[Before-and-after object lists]
****************

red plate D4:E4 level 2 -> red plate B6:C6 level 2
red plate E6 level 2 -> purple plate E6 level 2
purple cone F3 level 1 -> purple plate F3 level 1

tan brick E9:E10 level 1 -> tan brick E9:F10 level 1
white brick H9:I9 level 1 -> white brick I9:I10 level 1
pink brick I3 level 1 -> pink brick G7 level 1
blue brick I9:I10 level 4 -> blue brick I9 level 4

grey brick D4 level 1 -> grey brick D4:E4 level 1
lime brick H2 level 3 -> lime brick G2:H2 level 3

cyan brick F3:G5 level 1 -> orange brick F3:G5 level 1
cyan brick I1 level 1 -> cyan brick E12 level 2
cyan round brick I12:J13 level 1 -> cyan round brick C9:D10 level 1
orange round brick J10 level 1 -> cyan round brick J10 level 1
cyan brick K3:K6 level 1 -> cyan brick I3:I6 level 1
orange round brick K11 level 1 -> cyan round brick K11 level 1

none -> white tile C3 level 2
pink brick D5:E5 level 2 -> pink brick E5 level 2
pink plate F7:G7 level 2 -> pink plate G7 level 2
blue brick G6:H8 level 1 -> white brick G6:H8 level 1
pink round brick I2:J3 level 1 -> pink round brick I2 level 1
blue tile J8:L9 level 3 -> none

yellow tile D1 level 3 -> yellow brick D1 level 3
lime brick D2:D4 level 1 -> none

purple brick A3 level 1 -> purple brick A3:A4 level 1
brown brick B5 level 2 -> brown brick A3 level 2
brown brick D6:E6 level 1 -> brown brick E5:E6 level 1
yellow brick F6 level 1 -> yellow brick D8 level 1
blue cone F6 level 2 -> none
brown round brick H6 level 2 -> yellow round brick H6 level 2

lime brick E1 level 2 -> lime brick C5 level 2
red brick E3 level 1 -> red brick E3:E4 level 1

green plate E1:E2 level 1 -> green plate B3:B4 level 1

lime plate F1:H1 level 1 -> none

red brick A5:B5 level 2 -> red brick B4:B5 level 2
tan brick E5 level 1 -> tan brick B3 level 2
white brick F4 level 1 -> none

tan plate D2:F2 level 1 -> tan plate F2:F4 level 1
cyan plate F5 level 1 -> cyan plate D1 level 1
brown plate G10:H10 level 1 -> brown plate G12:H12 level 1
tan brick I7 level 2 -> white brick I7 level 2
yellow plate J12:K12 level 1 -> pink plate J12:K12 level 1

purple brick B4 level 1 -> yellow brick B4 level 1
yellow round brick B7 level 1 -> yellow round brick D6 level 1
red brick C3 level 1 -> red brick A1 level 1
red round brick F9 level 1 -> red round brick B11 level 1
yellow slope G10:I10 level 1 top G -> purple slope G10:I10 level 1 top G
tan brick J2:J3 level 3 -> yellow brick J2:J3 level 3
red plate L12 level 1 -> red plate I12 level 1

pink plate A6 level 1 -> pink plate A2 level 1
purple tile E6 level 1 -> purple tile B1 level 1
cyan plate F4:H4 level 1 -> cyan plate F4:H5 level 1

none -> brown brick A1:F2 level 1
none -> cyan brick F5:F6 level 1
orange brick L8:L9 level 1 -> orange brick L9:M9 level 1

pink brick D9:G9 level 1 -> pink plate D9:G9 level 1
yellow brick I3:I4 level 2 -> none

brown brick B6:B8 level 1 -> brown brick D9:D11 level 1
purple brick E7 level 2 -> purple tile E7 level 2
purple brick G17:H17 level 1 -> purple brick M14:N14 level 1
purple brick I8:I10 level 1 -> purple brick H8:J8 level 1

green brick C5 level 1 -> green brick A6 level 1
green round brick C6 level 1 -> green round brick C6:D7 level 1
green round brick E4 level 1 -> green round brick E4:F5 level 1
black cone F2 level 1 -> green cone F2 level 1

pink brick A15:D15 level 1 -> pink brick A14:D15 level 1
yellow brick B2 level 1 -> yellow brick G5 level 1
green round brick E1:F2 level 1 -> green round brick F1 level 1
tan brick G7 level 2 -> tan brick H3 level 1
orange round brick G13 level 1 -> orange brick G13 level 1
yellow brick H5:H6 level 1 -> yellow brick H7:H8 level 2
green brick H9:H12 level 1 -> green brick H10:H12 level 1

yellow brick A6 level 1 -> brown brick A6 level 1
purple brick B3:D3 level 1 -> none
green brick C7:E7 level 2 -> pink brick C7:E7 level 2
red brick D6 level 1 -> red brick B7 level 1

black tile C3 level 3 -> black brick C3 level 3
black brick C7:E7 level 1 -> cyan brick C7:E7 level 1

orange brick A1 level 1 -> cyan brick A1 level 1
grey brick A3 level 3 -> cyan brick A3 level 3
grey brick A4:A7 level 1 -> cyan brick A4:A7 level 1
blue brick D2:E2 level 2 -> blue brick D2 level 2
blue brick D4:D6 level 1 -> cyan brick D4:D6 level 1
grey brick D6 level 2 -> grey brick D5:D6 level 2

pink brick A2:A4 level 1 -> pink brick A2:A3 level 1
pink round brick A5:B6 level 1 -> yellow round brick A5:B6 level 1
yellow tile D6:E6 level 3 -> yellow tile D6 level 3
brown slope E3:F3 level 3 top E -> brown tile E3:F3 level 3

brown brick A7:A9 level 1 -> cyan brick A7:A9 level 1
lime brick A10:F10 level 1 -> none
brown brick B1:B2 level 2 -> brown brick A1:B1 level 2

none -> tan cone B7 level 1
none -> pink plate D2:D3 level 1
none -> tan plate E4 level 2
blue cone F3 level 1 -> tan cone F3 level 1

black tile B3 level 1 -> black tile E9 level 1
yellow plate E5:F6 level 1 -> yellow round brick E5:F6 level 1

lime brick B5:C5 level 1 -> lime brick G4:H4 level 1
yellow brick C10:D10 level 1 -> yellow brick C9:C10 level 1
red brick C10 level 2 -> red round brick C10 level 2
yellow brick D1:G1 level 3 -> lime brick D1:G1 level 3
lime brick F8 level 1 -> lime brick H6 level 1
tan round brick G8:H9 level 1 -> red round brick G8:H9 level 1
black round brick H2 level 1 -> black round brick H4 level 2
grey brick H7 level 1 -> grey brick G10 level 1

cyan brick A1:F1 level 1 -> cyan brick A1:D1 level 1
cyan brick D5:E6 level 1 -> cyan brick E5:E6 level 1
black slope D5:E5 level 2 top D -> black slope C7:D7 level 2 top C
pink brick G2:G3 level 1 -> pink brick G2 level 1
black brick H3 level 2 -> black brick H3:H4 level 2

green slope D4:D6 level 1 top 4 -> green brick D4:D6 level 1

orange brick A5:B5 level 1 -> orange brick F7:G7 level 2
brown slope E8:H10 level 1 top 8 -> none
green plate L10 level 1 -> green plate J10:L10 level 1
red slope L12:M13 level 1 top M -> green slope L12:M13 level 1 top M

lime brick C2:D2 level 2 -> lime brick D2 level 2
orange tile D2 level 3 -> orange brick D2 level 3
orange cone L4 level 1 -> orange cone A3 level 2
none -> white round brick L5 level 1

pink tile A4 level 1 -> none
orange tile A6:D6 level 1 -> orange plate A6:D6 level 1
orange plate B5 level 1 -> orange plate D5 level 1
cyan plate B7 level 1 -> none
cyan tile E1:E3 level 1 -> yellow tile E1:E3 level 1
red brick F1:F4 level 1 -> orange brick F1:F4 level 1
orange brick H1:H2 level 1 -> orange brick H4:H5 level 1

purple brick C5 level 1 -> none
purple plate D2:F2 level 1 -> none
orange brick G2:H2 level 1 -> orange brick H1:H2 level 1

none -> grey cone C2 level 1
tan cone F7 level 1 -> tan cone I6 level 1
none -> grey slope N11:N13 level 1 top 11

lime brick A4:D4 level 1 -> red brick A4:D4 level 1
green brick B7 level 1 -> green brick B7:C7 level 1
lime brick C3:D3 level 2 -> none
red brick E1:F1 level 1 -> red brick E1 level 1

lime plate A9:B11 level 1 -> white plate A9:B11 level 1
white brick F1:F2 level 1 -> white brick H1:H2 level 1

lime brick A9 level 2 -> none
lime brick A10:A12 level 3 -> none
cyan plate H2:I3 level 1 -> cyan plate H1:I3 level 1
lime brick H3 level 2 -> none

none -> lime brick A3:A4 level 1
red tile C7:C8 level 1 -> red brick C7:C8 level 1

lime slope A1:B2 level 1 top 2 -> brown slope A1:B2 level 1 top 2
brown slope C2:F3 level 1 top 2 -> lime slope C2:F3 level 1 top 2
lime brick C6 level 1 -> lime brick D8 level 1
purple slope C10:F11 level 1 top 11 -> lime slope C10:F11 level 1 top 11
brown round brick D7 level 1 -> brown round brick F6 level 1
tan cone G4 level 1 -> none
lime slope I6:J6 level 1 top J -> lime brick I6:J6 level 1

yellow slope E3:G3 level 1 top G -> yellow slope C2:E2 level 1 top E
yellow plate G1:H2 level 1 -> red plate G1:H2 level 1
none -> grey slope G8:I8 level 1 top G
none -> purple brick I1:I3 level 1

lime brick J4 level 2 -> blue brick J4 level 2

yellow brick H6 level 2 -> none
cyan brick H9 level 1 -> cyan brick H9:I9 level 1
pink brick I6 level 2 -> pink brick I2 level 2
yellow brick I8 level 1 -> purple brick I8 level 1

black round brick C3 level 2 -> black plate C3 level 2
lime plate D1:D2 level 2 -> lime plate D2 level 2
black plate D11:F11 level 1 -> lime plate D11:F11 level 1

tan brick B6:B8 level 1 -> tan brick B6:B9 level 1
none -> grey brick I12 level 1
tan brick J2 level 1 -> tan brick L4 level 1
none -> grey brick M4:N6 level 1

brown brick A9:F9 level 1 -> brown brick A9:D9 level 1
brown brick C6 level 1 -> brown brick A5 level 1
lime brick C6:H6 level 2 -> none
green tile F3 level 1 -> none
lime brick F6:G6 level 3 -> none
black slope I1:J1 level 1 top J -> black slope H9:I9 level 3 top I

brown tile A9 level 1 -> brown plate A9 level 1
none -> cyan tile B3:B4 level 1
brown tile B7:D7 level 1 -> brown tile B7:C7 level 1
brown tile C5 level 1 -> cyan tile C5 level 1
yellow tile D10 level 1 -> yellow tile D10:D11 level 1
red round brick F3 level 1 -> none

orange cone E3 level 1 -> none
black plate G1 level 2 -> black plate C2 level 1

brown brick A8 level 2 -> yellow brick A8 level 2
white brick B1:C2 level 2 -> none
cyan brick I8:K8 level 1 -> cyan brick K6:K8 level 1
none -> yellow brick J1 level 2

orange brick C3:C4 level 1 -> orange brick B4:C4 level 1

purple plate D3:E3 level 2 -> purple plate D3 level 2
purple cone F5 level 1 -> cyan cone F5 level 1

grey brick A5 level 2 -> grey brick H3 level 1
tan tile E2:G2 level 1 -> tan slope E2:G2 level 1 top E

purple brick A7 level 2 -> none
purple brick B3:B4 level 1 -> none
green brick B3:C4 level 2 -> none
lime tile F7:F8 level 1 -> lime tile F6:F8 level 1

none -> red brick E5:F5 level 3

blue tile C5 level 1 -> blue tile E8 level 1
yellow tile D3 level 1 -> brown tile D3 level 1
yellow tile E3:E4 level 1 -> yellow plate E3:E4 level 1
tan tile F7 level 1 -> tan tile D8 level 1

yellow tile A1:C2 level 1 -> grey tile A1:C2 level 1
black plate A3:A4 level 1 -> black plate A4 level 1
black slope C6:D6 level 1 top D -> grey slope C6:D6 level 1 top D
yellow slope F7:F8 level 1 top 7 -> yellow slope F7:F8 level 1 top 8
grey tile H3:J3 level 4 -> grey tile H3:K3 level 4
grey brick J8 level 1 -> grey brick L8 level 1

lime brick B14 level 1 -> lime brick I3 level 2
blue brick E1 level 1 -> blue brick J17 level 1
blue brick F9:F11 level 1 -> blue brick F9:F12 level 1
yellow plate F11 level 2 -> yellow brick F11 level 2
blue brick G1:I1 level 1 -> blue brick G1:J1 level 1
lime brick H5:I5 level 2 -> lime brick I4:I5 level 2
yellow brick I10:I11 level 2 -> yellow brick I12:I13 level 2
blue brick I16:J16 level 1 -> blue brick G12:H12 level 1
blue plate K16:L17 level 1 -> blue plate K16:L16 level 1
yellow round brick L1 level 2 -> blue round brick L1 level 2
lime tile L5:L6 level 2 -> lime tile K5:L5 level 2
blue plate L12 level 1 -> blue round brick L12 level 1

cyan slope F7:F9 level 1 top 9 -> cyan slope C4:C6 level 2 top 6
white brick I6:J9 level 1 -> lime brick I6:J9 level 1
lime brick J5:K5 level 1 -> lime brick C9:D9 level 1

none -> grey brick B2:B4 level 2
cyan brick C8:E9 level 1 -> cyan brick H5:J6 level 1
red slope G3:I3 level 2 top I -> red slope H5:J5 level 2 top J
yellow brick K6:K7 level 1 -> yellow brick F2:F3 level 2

****************

Retype only this portion of the data above: the line containing "purple brick G17:H17", the line containing "green brick C7:E7", and all lines between them, exactly.

purple brick G17:H17 level 1 -> purple brick M14:N14 level 1
purple brick I8:I10 level 1 -> purple brick H8:J8 level 1

green brick C5 level 1 -> green brick A6 level 1
green round brick C6 level 1 -> green round brick C6:D7 level 1
green round brick E4 level 1 -> green round brick E4:F5 level 1
black cone F2 level 1 -> green cone F2 level 1

pink brick A15:D15 level 1 -> pink brick A14:D15 level 1
yellow brick B2 level 1 -> yellow brick G5 level 1
green round brick E1:F2 level 1 -> green round brick F1 level 1
tan brick G7 level 2 -> tan brick H3 level 1
orange round brick G13 level 1 -> orange brick G13 level 1
yellow brick H5:H6 level 1 -> yellow brick H7:H8 level 2
green brick H9:H12 level 1 -> green brick H10:H12 level 1

yellow brick A6 level 1 -> brown brick A6 level 1
purple brick B3:D3 level 1 -> none
green brick C7:E7 level 2 -> pink brick C7:E7 level 2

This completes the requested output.